Entries provided
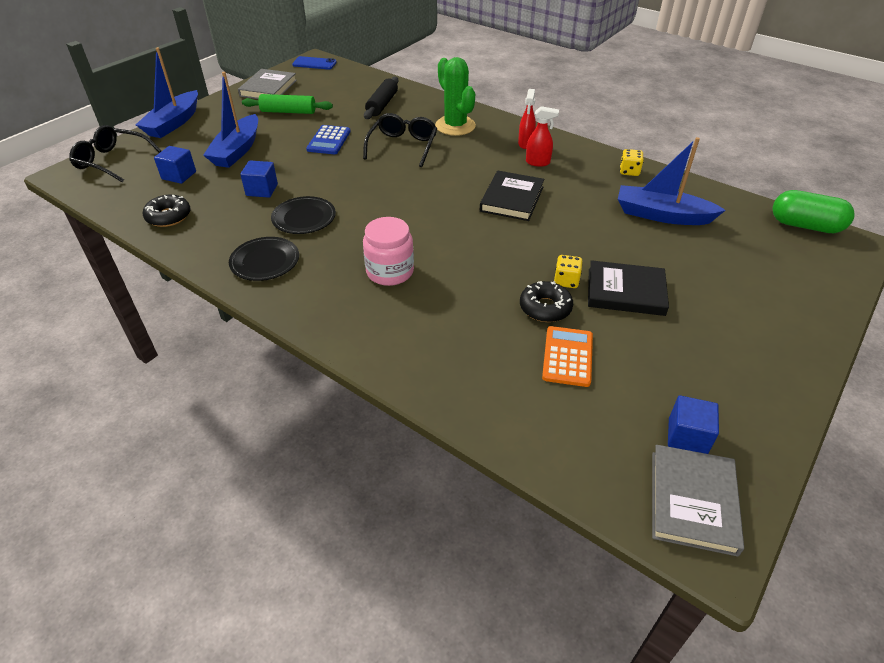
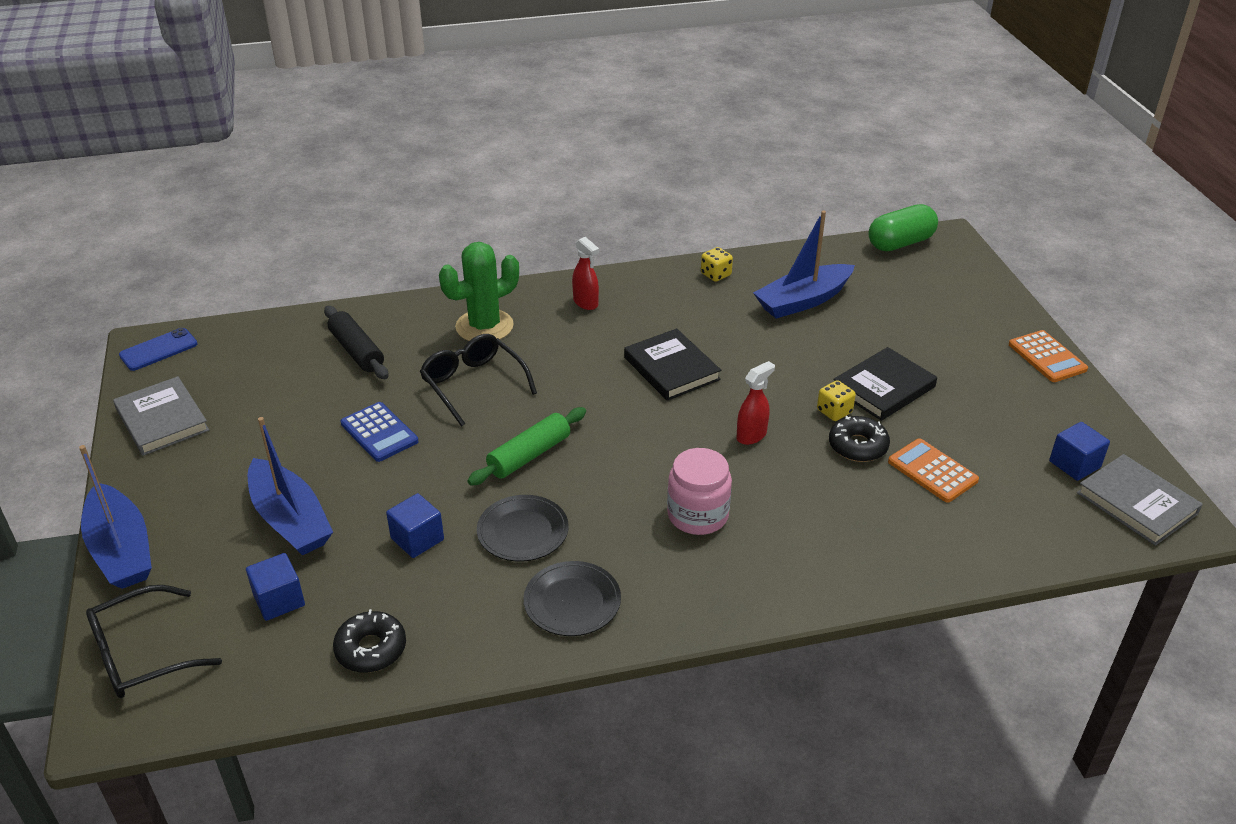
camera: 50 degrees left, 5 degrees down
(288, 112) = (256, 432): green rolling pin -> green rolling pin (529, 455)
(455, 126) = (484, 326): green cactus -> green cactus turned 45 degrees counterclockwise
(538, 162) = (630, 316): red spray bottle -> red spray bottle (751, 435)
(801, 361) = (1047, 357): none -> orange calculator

Exercise requirements
Take the whole listing above and copy it exactly. Pictures do not go into the copy.

Answer for this exercise
camera: 50 degrees left, 5 degrees down
(288, 112) = (256, 432): green rolling pin -> green rolling pin (529, 455)
(455, 126) = (484, 326): green cactus -> green cactus turned 45 degrees counterclockwise
(538, 162) = (630, 316): red spray bottle -> red spray bottle (751, 435)
(801, 361) = (1047, 357): none -> orange calculator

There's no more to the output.